**What to do**
With the pictures left out, retype exactly the lines below starting at the line that contains "none -> yellow brick A3 level 1" and ending at the line that contains "none -> cyan brick D12 level 1".

**Records for the exercise**
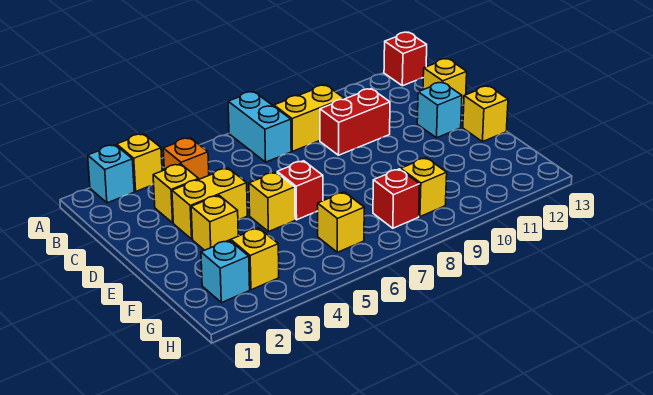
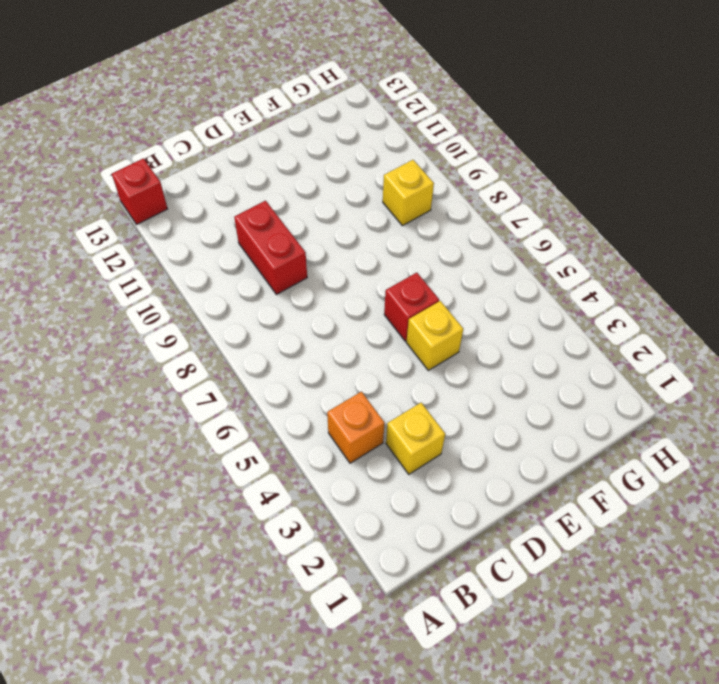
none -> cyan brick A2 level 1
none -> yellow brick A3 level 1
none -> cyan brick A7:B7 level 1

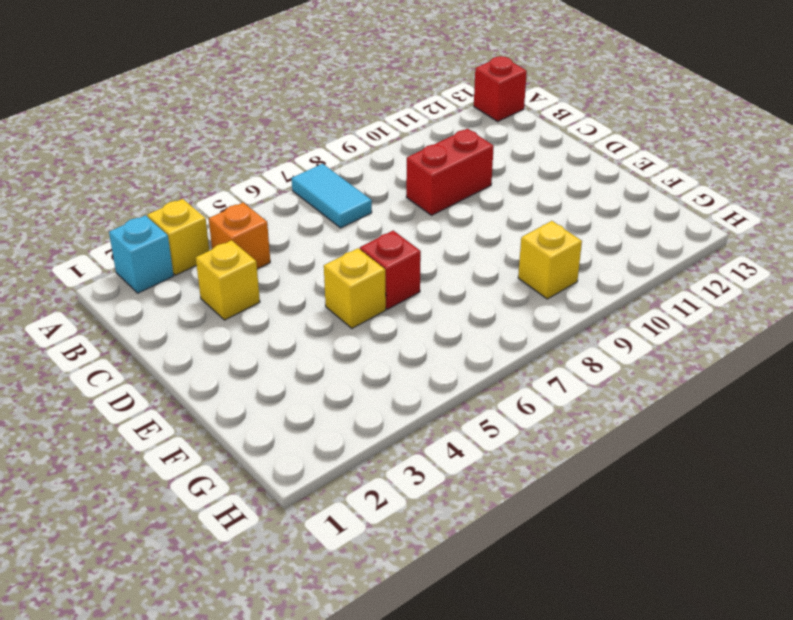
cyan tile A7:B7 level 1 -> cyan brick A7:B7 level 1
none -> yellow brick B8:B9 level 1
none -> yellow brick C13 level 1
none -> yellow brick D3:D4 level 1

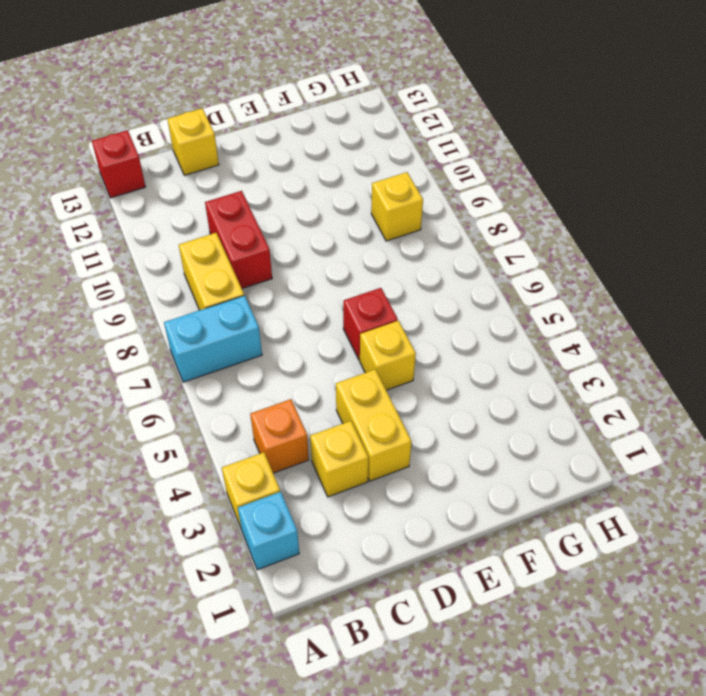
none -> cyan brick D12 level 1
none -> yellow brick E3 level 1
none -> yellow brick E13 level 1

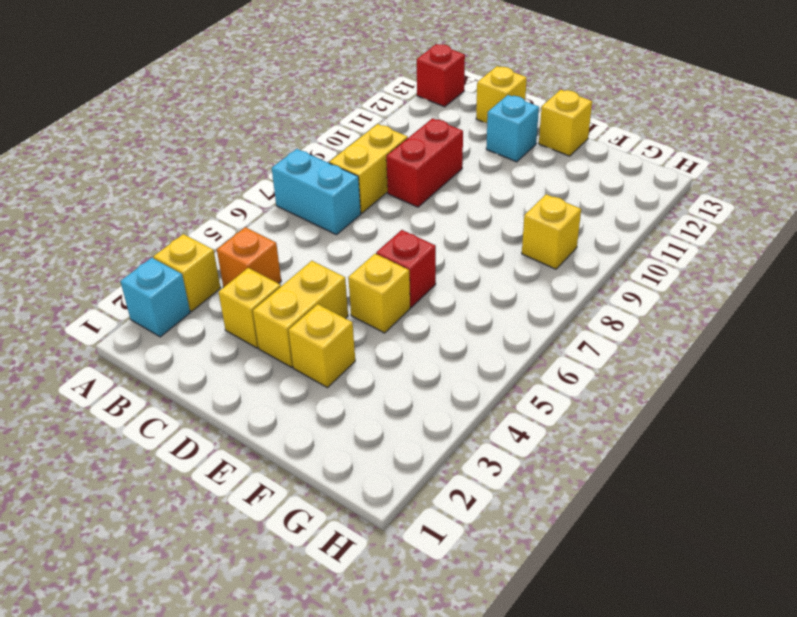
none -> cyan brick G2 level 1
none -> yellow brick G3 level 1
none -> yellow brick G6 level 1

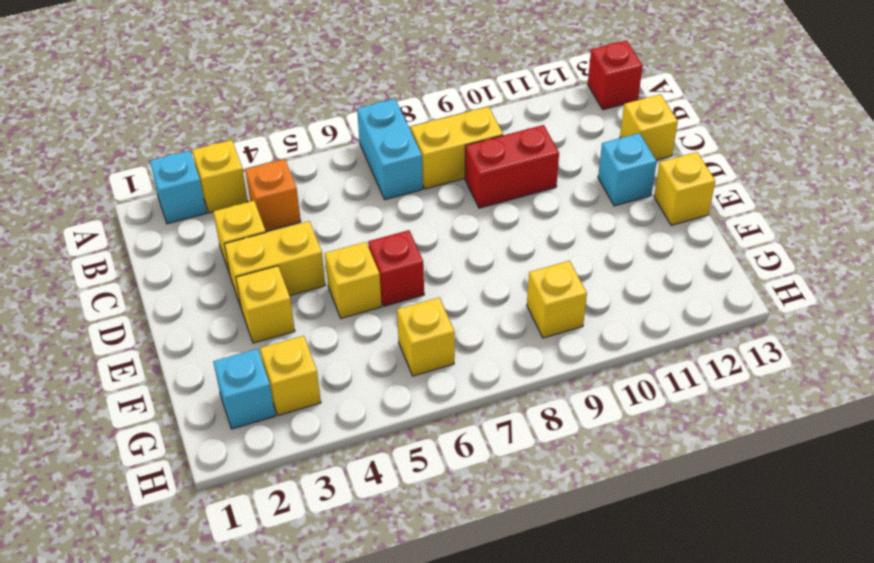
none -> red brick G8 level 1

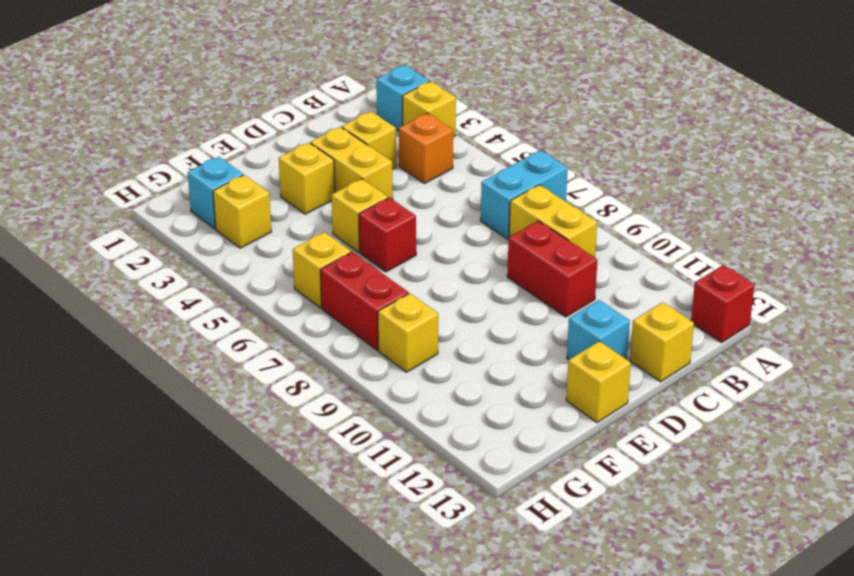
red brick G7:G8 level 1 -> red brick G8 level 1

**Response**
none -> yellow brick A3 level 1
none -> cyan brick A7:B7 level 1

cyan tile A7:B7 level 1 -> cyan brick A7:B7 level 1
none -> yellow brick B8:B9 level 1
none -> yellow brick C13 level 1
none -> yellow brick D3:D4 level 1

none -> cyan brick D12 level 1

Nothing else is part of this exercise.